Dataset excerpts: Begin

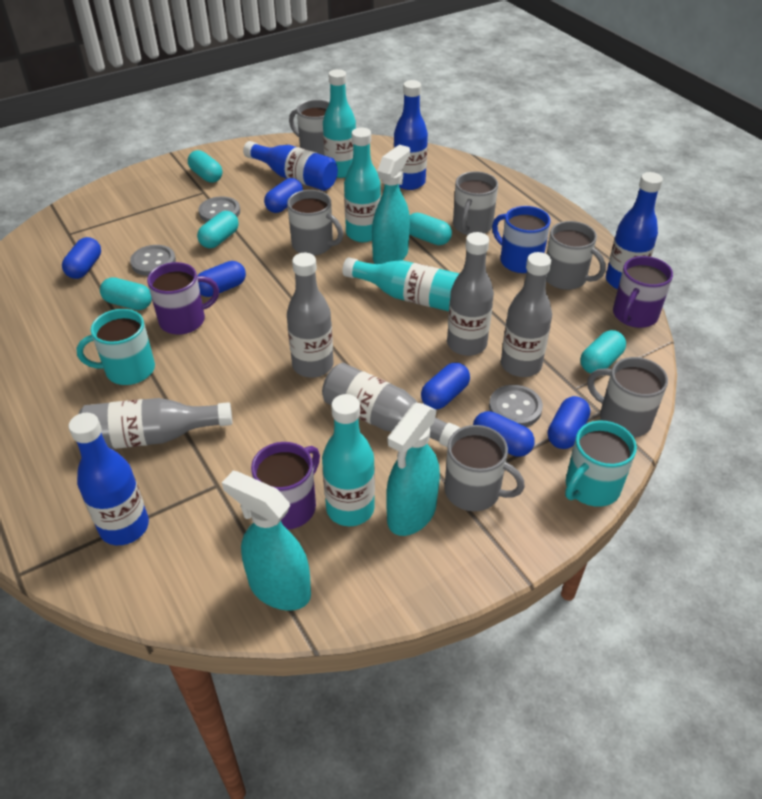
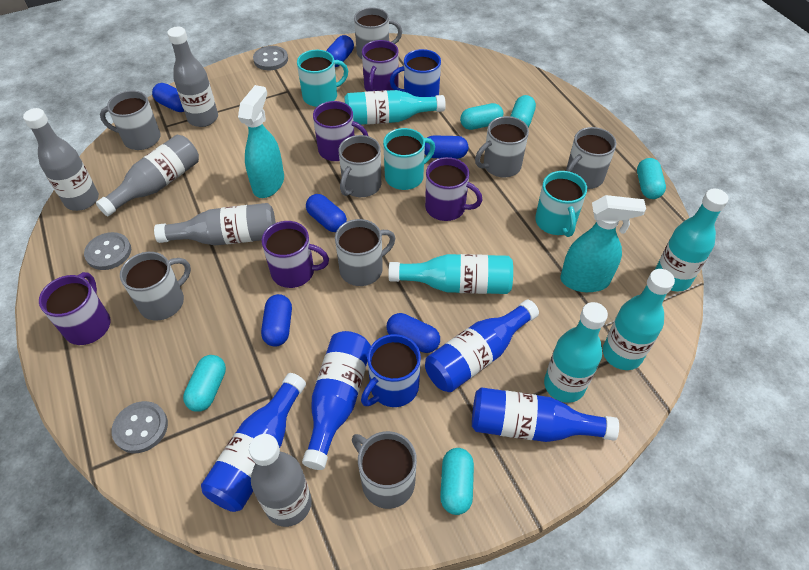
blue mug: 1 -> 2
grey mug: 6 -> 8
purple mug: 3 -> 5
turquoise bottle: 4 -> 5
turquoise mug: 2 -> 3
turquoise spray bottle: 3 -> 2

Dataset excerpts: End

Activity ▸ Reproduce each entry exactly as written, but leave out the images.

Solved problem ▸
blue mug: 1 -> 2
grey mug: 6 -> 8
purple mug: 3 -> 5
turquoise bottle: 4 -> 5
turquoise mug: 2 -> 3
turquoise spray bottle: 3 -> 2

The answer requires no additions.